Task description - Identify the line that contains "Outline stroma; reply" in the material. Output it and every line after it, unchanged, through the end.

Saved data entries -
**********

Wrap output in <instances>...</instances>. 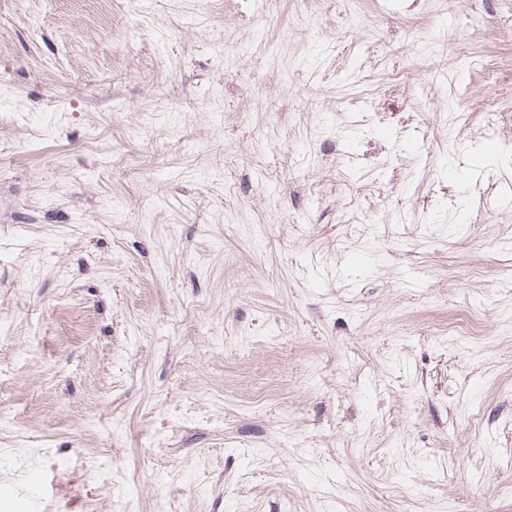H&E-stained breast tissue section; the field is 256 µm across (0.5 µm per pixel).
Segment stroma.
Segmentation results:
<instances>
[{"instance_id":"35a3bbf8","label":"stroma","mask_w":512,"mask_h":512,"mask_svg":"<svg viewBox=\"0 0 512 512\" xmlns=\"http://www.w3.org/2000/svg\"><path fill=\"white\" fill-rule=\"evenodd\" d=\"M0 512H512V0H0Z\"/></svg>"}]
</instances>
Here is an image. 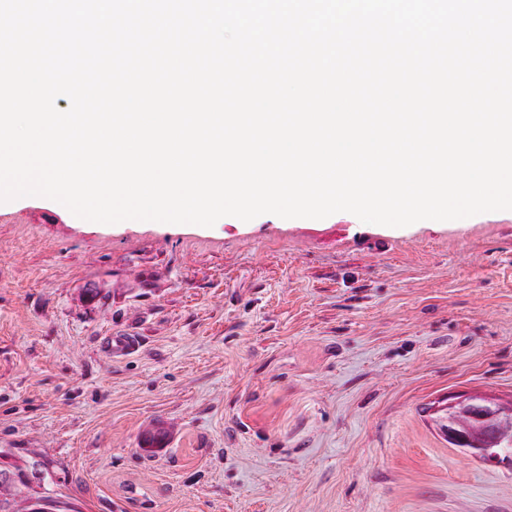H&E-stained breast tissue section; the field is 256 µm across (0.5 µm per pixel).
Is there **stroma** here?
<instances>
[{
	"label": "stroma",
	"instance_id": "obj_1",
	"mask_svg": "<svg viewBox=\"0 0 512 512\" xmlns=\"http://www.w3.org/2000/svg\"><path fill=\"white\" fill-rule=\"evenodd\" d=\"M474 391L512 398V210L204 227L0 202V448L82 512H512V465L428 413Z\"/></svg>",
	"mask_w": 512,
	"mask_h": 512
}]
</instances>
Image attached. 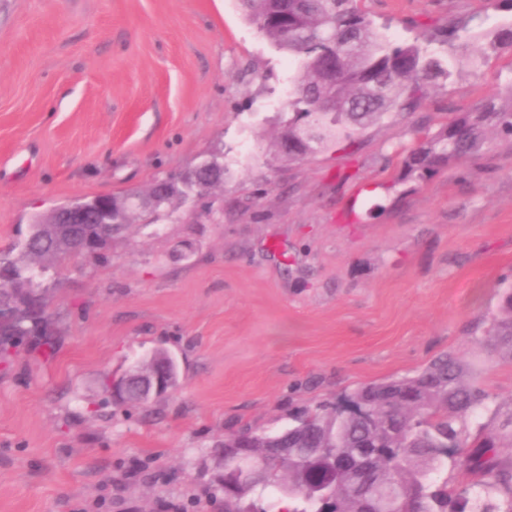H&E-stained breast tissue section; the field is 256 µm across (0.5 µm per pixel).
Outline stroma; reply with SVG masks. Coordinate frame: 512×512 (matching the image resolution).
I'll use <instances>...</instances> for the list:
<instances>
[{"label": "stroma", "instance_id": "stroma-1", "mask_svg": "<svg viewBox=\"0 0 512 512\" xmlns=\"http://www.w3.org/2000/svg\"><path fill=\"white\" fill-rule=\"evenodd\" d=\"M361 6L410 40L404 19L482 0ZM297 75L237 0H0V249L74 198L146 190L217 148L227 169L211 208L68 263L46 319L0 353V512H224L225 435L443 352L512 393V364L481 345L512 283V140L396 180L419 118L505 97L512 52L355 150L288 163L269 147ZM159 348L177 386L113 402L103 380Z\"/></svg>", "mask_w": 512, "mask_h": 512}]
</instances>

**********

Full response -
Outline stroma; reply with SVG masks. Coordinate frame: 512×512 (matching the image resolution).
I'll use <instances>...</instances> for the list:
<instances>
[{"label": "stroma", "instance_id": "stroma-1", "mask_svg": "<svg viewBox=\"0 0 512 512\" xmlns=\"http://www.w3.org/2000/svg\"><path fill=\"white\" fill-rule=\"evenodd\" d=\"M361 6L410 40L404 19L482 0ZM297 75L237 0H0V249L74 198L146 190L217 148L227 169L211 208L68 263L46 319L0 353V512H224L225 435L443 352L512 393V364L481 345L512 283V140L396 180L419 118L505 97L512 52L355 150L288 163L269 147ZM159 348L177 386L113 402L103 380Z\"/></svg>", "mask_w": 512, "mask_h": 512}]
</instances>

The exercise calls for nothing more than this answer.